Spatial object tracking data
▼

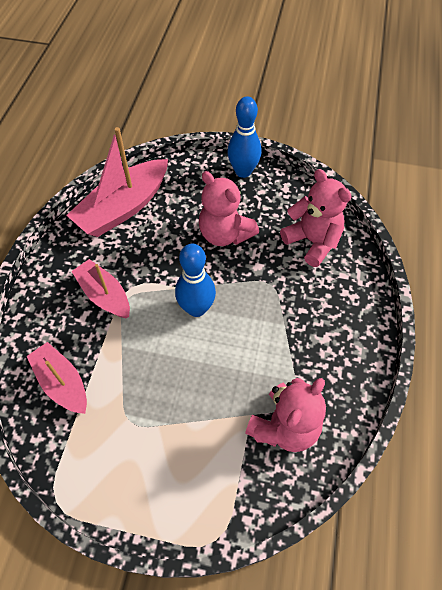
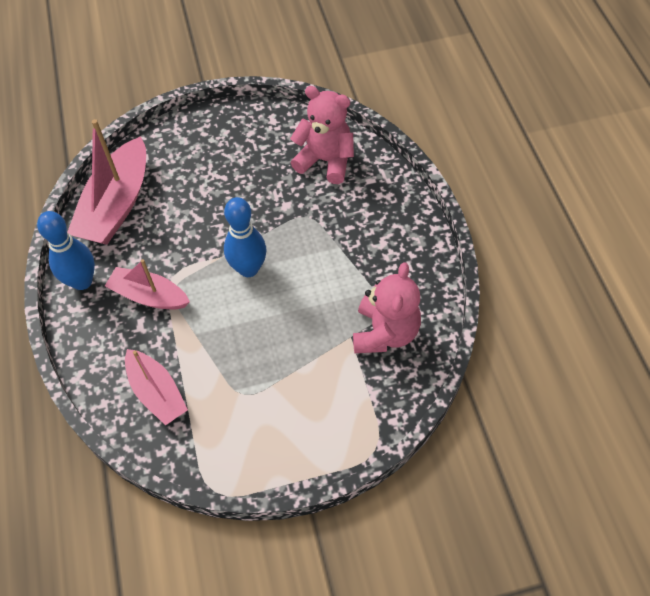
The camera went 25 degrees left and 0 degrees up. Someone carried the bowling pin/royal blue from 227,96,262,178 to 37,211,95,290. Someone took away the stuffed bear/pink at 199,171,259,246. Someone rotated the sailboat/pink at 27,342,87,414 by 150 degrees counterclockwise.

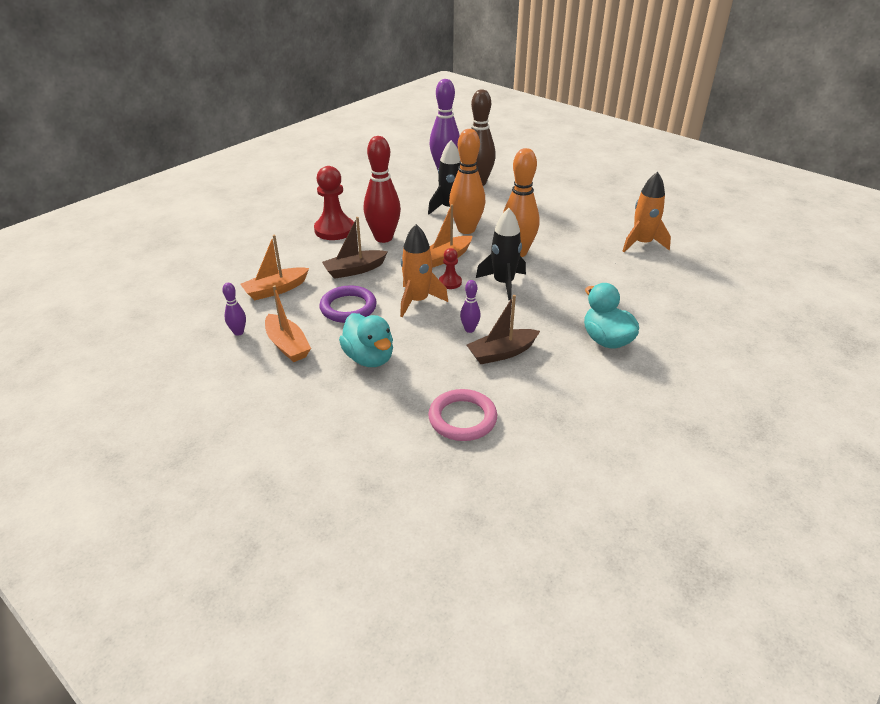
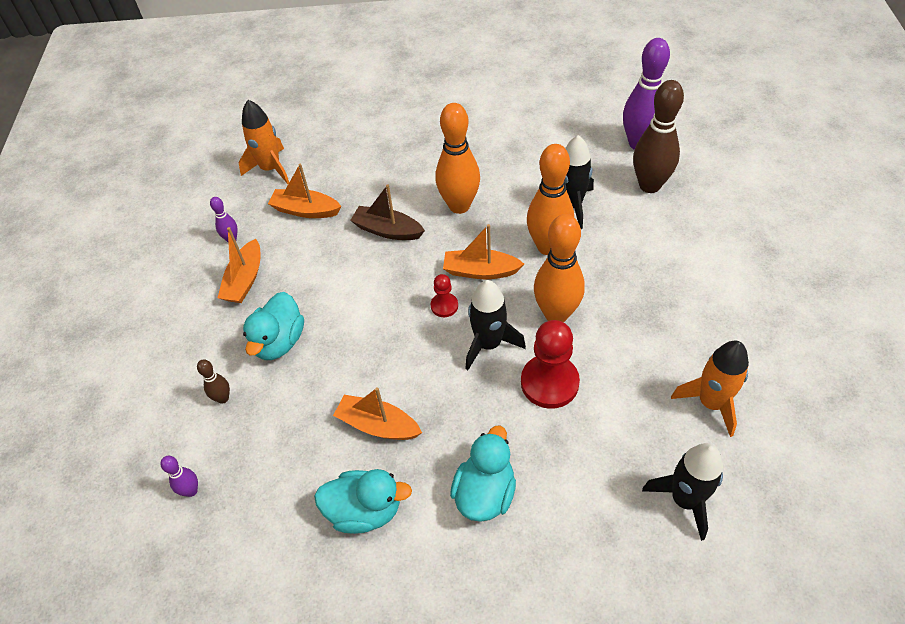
The camera went 50 degrees right and 15 degrees up. Someone repainted the bowling pin/crimson at 364,136,401,243, which became the bowling pin/bright orange at 435,103,480,214. Someone carried the chess pawn/crimson from 314,166,354,240 to 521,320,580,409. Someone carried the rocket/bright orange from 400,224,448,317 to 239,100,289,184. Someone carried the bowling pin/violet from 460,280,481,333 to 160,456,198,497. Someone took away the torus/violet at 320,286,377,323. Someone repainted the sailboat/russet at 467,295,540,364, which became the sailboat/bright orange at 333,387,422,440. Someone took away the torus/pink at 428,389,497,441. Someone put down the bowling pin/russet at 197,360,230,404. Someone put down the rocket/jet-black at 642,443,723,541. Someone put down the toy duck/teal at 314,469,412,534.

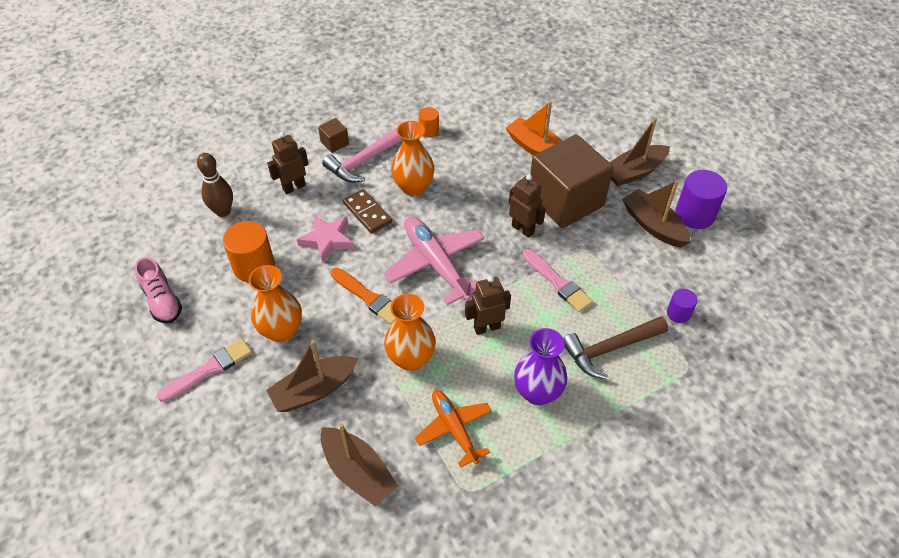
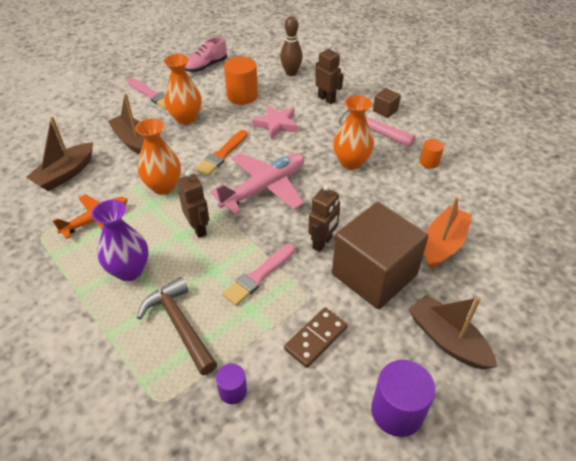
The camera went 80 degrees right and 5 degrees down. Someone took away the sailboat/russet at 622,180,691,248. Someone carried the domino/russet from 343,189,392,234 to 284,307,348,368.

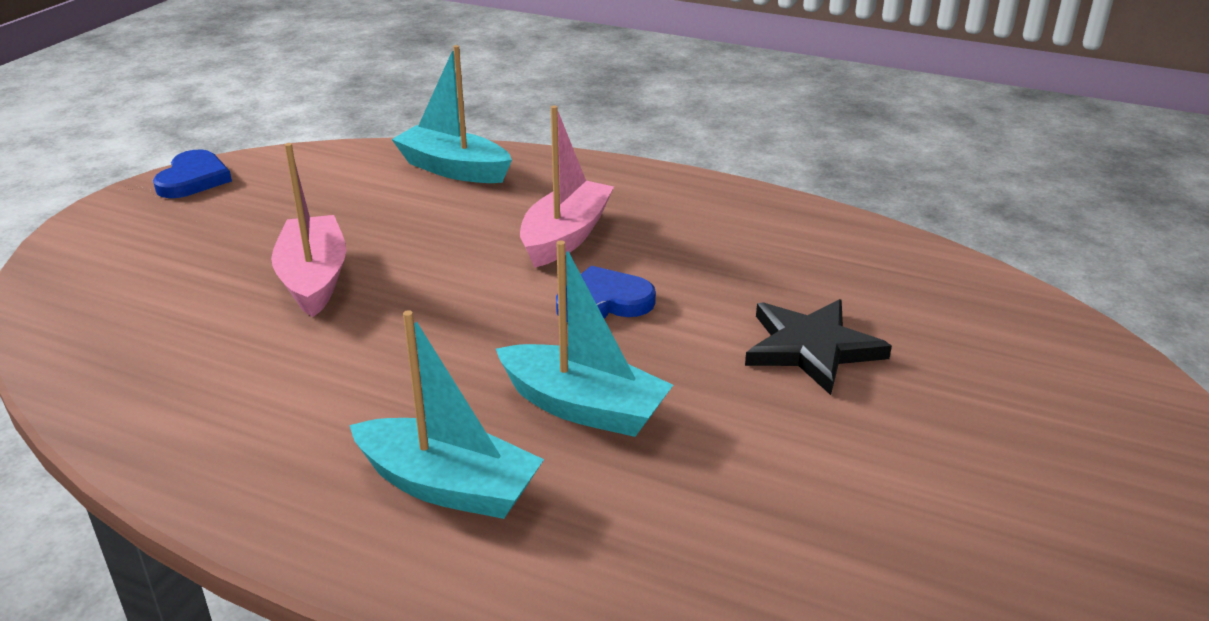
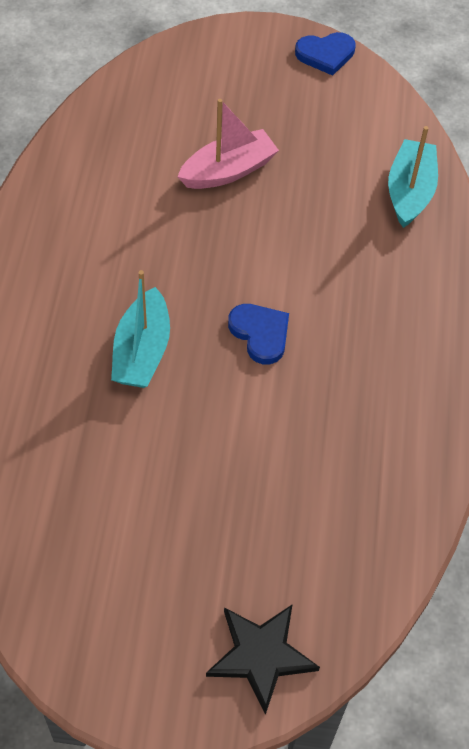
The camera went 70 degrees right and 25 degrees up. Someone took away the sailboat/pink at 520,105,614,268. Someone carried the five-pointed star/jet-black from 745,299,892,395 to 206,604,320,715. Someone took away the sailboat/teal at 349,310,544,519.

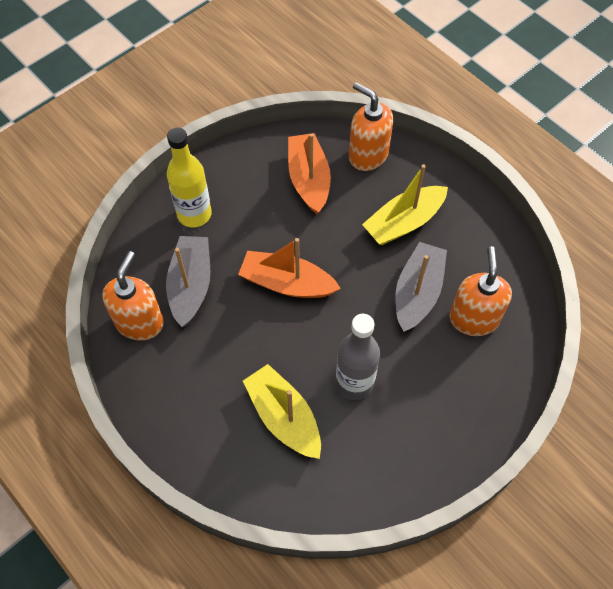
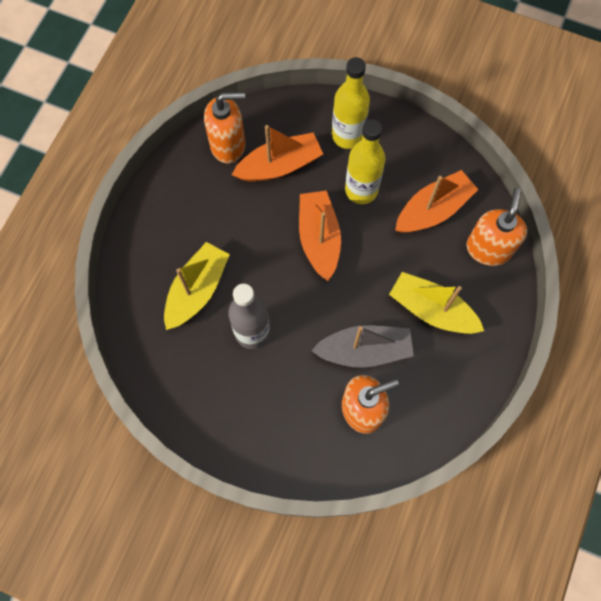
The camera went 65 degrees right and 10 degrees up. Someone repainted the sailboat/ash-grey at 166,236,210,327, which became the sailboat/bright orange at 232,125,323,181. Someone put down the bottle/bright yellow at 345,119,386,204.

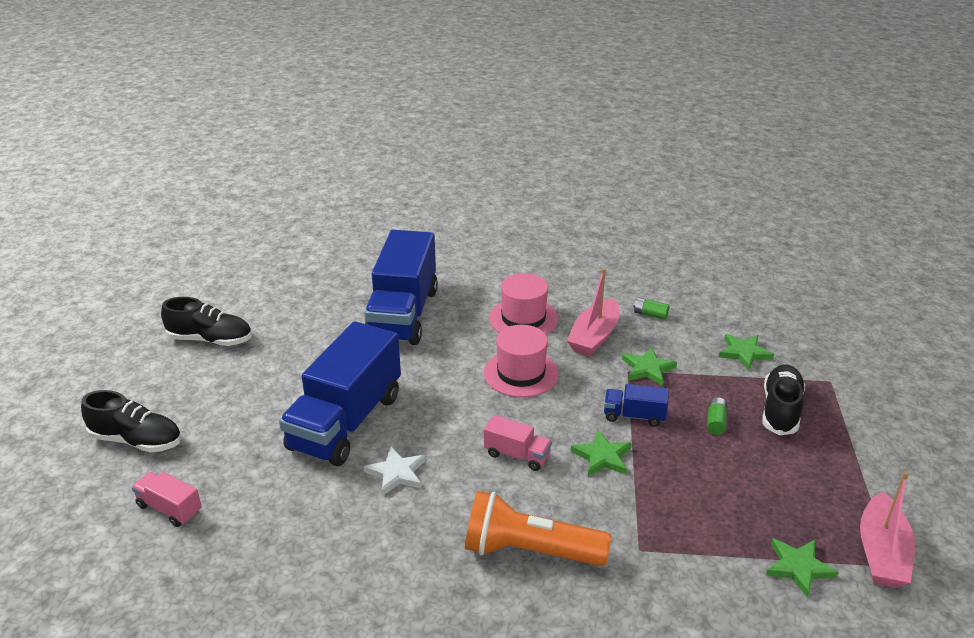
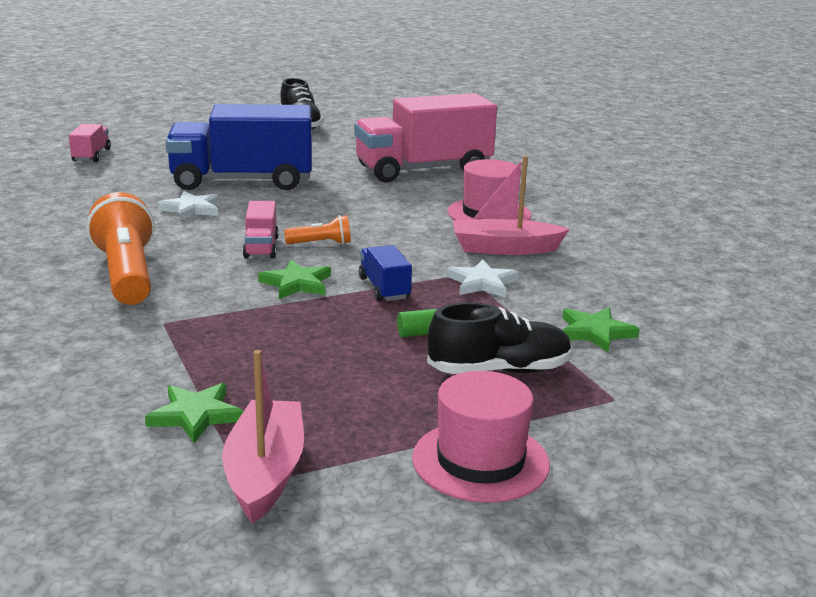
The camera went 60 degrees right and 10 degrees down. Someone repainted the lorry/royal blue at 364,230,438,345, which became the lorry/pink at 354,93,497,183. Someone took away the AA battery/green at 633,298,669,320. Someone carried the hat/pink from 484,325,559,397 to 412,371,550,503. Someone repainted the five-pointed star/green at 622,347,677,386, which became the five-pointed star/white at 446,259,519,298. Someone took away the shoe/jet-black at 81,390,182,452. Someone rotated the sailboat/pink at 860,471,915,588 by 105 degrees clockwise. Someone put down the flashlight/bright orange at 284,215,351,244.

▲

§ **Action item**:
Please print all of the records above exactly, omitting each picture.

§ **Written solution**:
The camera went 25 degrees left and 0 degrees up. Someone carried the bowling pin/royal blue from 227,96,262,178 to 37,211,95,290. Someone took away the stuffed bear/pink at 199,171,259,246. Someone rotated the sailboat/pink at 27,342,87,414 by 150 degrees counterclockwise.

The camera went 50 degrees right and 15 degrees up. Someone repainted the bowling pin/crimson at 364,136,401,243, which became the bowling pin/bright orange at 435,103,480,214. Someone carried the chess pawn/crimson from 314,166,354,240 to 521,320,580,409. Someone carried the rocket/bright orange from 400,224,448,317 to 239,100,289,184. Someone carried the bowling pin/violet from 460,280,481,333 to 160,456,198,497. Someone took away the torus/violet at 320,286,377,323. Someone repainted the sailboat/russet at 467,295,540,364, which became the sailboat/bright orange at 333,387,422,440. Someone took away the torus/pink at 428,389,497,441. Someone put down the bowling pin/russet at 197,360,230,404. Someone put down the rocket/jet-black at 642,443,723,541. Someone put down the toy duck/teal at 314,469,412,534.

The camera went 80 degrees right and 5 degrees down. Someone took away the sailboat/russet at 622,180,691,248. Someone carried the domino/russet from 343,189,392,234 to 284,307,348,368.

The camera went 70 degrees right and 25 degrees up. Someone took away the sailboat/pink at 520,105,614,268. Someone carried the five-pointed star/jet-black from 745,299,892,395 to 206,604,320,715. Someone took away the sailboat/teal at 349,310,544,519.

The camera went 65 degrees right and 10 degrees up. Someone repainted the sailboat/ash-grey at 166,236,210,327, which became the sailboat/bright orange at 232,125,323,181. Someone put down the bottle/bright yellow at 345,119,386,204.

The camera went 60 degrees right and 10 degrees down. Someone repainted the lorry/royal blue at 364,230,438,345, which became the lorry/pink at 354,93,497,183. Someone took away the AA battery/green at 633,298,669,320. Someone carried the hat/pink from 484,325,559,397 to 412,371,550,503. Someone repainted the five-pointed star/green at 622,347,677,386, which became the five-pointed star/white at 446,259,519,298. Someone took away the shoe/jet-black at 81,390,182,452. Someone rotated the sailboat/pink at 860,471,915,588 by 105 degrees clockwise. Someone put down the flashlight/bright orange at 284,215,351,244.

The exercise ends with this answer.